SOURCE MATERIAL —
__________
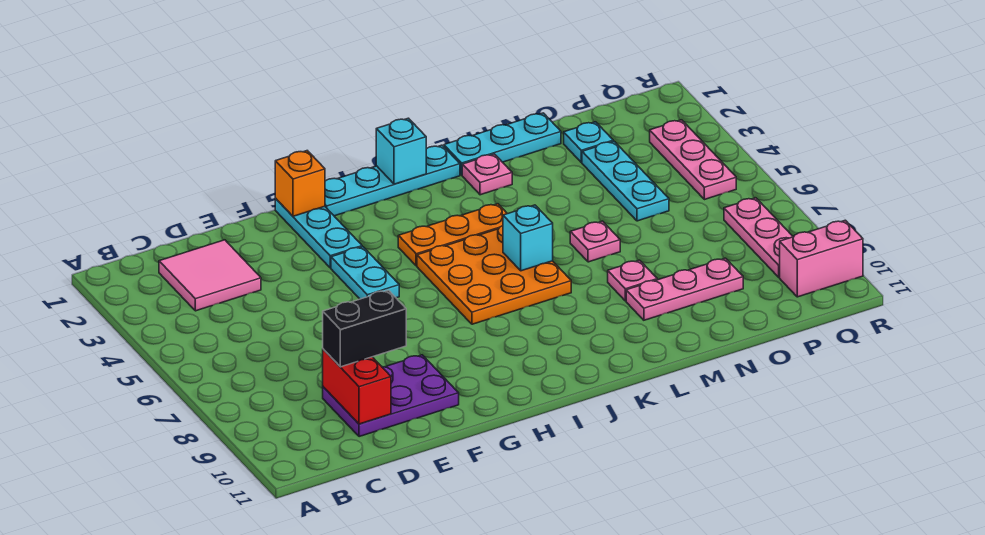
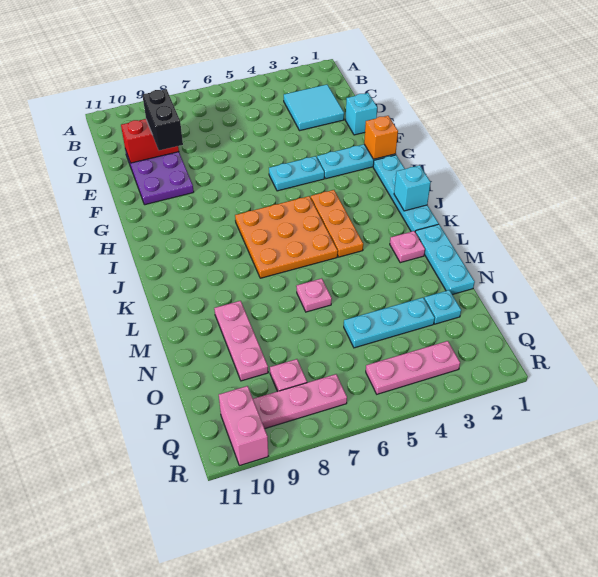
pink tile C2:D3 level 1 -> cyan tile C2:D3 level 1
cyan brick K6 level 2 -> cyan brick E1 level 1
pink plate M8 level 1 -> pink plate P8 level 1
__________
TASK TO COMPLETE —
Where a line of the material above holds the string "pink", copy that line.

TASK ANSWER —
pink tile C2:D3 level 1 -> cyan tile C2:D3 level 1
pink plate M8 level 1 -> pink plate P8 level 1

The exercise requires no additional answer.